■ Activity
Leave out the pictures. Return every record otherwise untouched.

■ Excerpted records
==============================

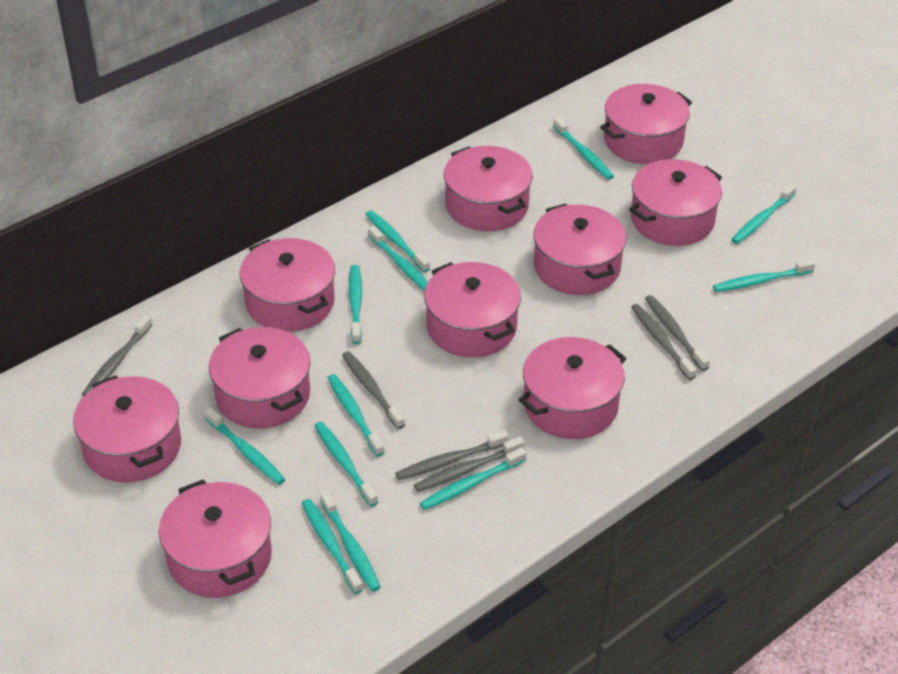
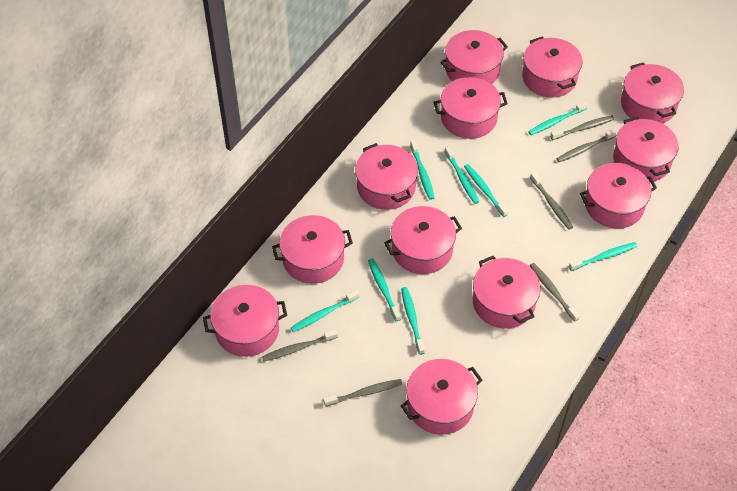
pink pot: 10 -> 12
turquoise toothbrush: 12 -> 8

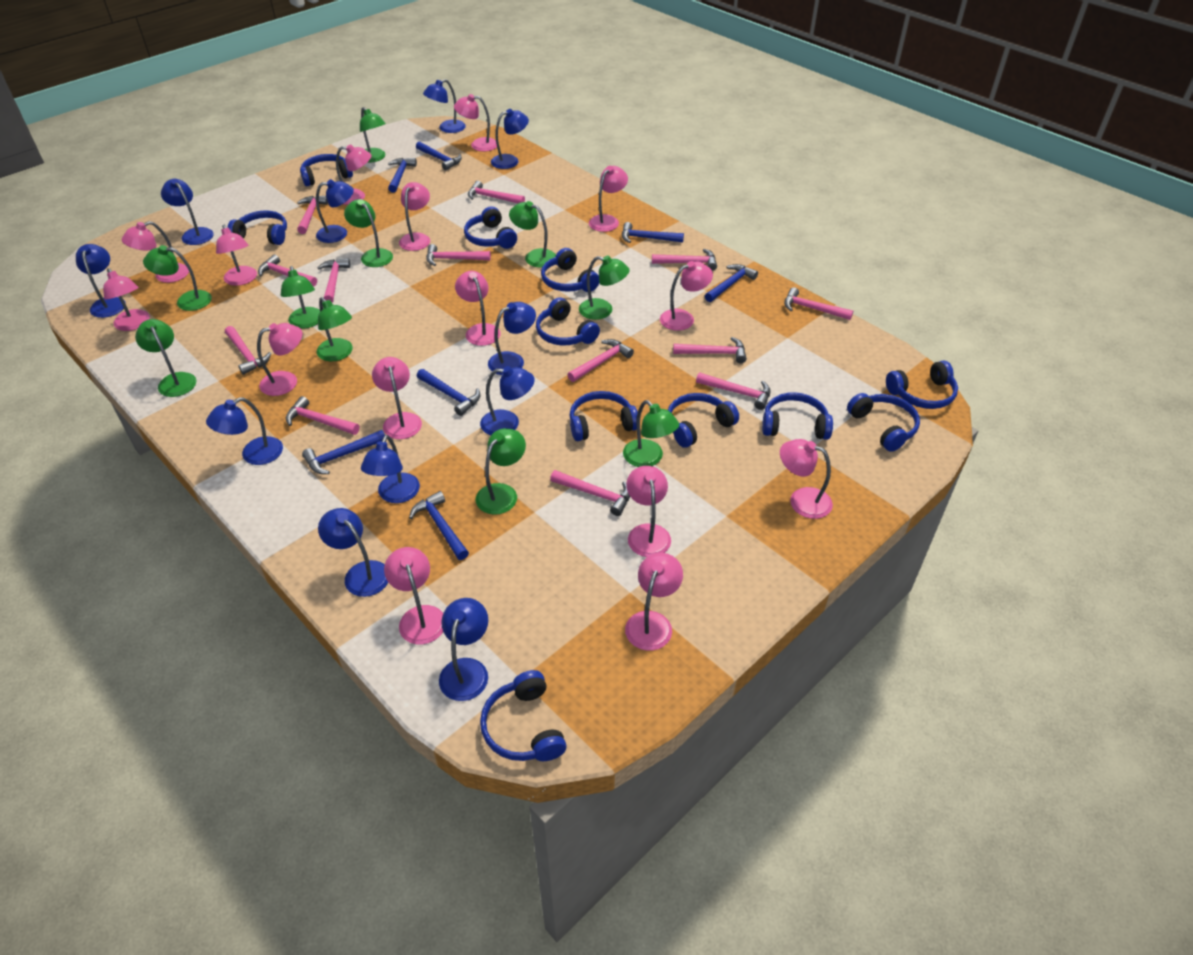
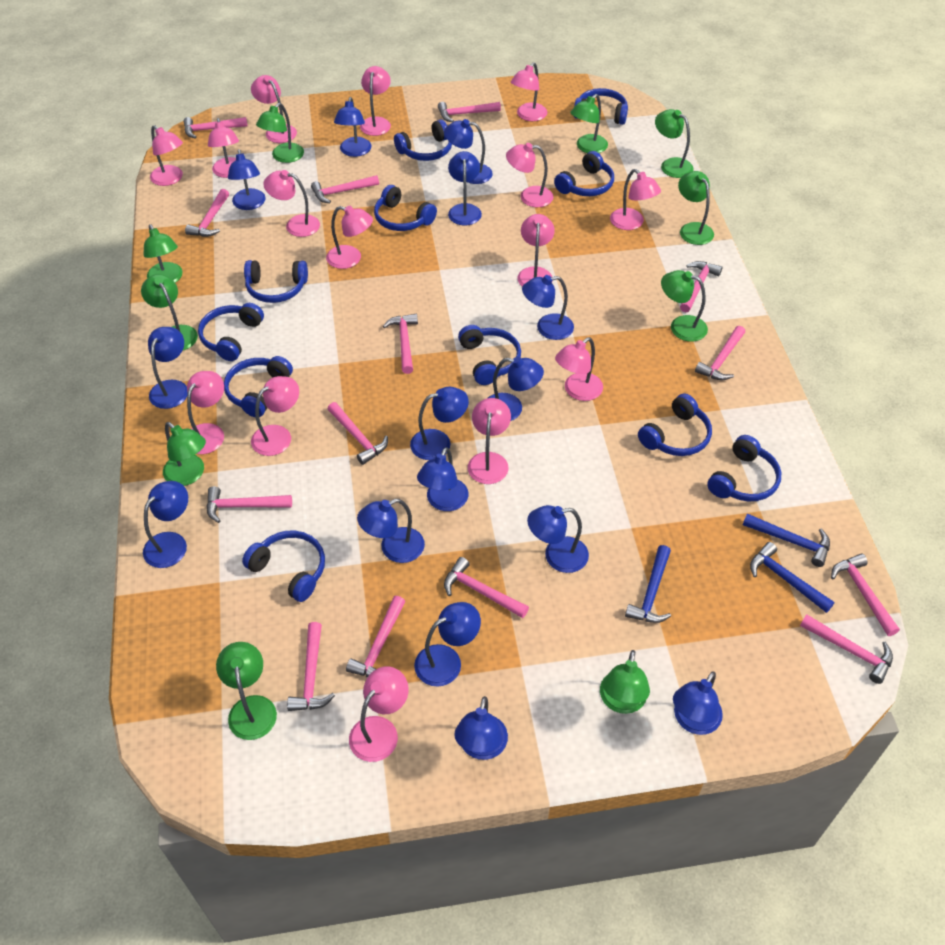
blue hammer: 7 -> 3
blue lamp: 11 -> 15
pink hammer: 13 -> 14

==============================

■ Task answer
pink pot: 10 -> 12
turquoise toothbrush: 12 -> 8

blue hammer: 7 -> 3
blue lamp: 11 -> 15
pink hammer: 13 -> 14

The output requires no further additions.